(Spatial object tracking data)
-- Opening Marker --

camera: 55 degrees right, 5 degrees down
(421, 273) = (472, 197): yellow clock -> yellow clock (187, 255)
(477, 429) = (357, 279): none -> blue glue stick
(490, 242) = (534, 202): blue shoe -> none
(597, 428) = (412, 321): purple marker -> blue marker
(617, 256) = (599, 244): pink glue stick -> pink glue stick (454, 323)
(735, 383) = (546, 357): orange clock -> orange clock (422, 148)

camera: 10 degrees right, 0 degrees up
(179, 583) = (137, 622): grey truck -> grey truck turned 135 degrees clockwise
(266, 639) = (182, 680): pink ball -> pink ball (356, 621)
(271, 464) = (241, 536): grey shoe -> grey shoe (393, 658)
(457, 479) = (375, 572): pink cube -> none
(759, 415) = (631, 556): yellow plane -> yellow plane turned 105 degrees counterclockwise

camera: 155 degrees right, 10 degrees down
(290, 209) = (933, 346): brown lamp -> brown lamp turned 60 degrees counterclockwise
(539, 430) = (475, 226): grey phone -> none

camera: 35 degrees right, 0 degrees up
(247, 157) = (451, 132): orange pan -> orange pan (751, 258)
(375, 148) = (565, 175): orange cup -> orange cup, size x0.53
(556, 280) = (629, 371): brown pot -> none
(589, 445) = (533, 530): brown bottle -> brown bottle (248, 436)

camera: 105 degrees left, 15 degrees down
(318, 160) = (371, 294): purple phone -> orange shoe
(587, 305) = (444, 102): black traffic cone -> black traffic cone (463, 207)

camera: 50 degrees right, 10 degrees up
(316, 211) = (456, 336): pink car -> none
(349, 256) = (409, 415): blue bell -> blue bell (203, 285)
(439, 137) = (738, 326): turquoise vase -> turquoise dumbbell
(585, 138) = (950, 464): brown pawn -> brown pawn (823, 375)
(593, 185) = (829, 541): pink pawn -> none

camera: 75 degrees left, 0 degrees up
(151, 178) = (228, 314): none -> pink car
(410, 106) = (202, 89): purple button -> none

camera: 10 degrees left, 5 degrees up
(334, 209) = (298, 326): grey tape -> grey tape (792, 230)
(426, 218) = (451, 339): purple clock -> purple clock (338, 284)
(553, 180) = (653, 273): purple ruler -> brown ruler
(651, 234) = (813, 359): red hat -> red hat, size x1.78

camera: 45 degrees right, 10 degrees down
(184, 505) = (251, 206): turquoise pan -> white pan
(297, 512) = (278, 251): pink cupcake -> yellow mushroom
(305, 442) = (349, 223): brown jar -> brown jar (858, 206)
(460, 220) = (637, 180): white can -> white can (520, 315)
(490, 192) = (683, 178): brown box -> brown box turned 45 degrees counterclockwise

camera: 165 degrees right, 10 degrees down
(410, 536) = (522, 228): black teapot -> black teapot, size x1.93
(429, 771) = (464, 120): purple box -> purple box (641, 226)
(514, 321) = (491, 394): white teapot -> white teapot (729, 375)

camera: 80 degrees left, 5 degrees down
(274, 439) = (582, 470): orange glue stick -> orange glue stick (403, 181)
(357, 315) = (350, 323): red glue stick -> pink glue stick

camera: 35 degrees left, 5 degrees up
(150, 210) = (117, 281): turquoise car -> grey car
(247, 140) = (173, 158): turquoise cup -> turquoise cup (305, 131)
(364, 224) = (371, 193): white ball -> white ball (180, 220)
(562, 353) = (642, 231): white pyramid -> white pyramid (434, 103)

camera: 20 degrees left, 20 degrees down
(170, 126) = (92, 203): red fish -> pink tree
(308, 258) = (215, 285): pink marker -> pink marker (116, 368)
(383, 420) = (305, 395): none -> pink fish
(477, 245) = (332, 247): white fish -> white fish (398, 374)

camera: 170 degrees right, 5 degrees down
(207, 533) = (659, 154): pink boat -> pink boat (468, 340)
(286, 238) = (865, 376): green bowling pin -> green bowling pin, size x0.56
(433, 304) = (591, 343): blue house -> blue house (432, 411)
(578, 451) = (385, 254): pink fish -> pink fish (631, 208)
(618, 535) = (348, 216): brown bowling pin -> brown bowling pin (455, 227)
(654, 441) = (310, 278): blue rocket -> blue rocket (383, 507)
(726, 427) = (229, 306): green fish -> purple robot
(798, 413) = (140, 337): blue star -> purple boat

-- Closing Marker --

▶ **What you have to do**
Scan the lines above for "(184, 505) = (251, 206): turquoise" and for "(150, 210) = (117, 281): turquoise". Repeat exactly the line holding each of them and every line in between.

▶ **Response below**
(184, 505) = (251, 206): turquoise pan -> white pan
(297, 512) = (278, 251): pink cupcake -> yellow mushroom
(305, 442) = (349, 223): brown jar -> brown jar (858, 206)
(460, 220) = (637, 180): white can -> white can (520, 315)
(490, 192) = (683, 178): brown box -> brown box turned 45 degrees counterclockwise

camera: 165 degrees right, 10 degrees down
(410, 536) = (522, 228): black teapot -> black teapot, size x1.93
(429, 771) = (464, 120): purple box -> purple box (641, 226)
(514, 321) = (491, 394): white teapot -> white teapot (729, 375)

camera: 80 degrees left, 5 degrees down
(274, 439) = (582, 470): orange glue stick -> orange glue stick (403, 181)
(357, 315) = (350, 323): red glue stick -> pink glue stick

camera: 35 degrees left, 5 degrees up
(150, 210) = (117, 281): turquoise car -> grey car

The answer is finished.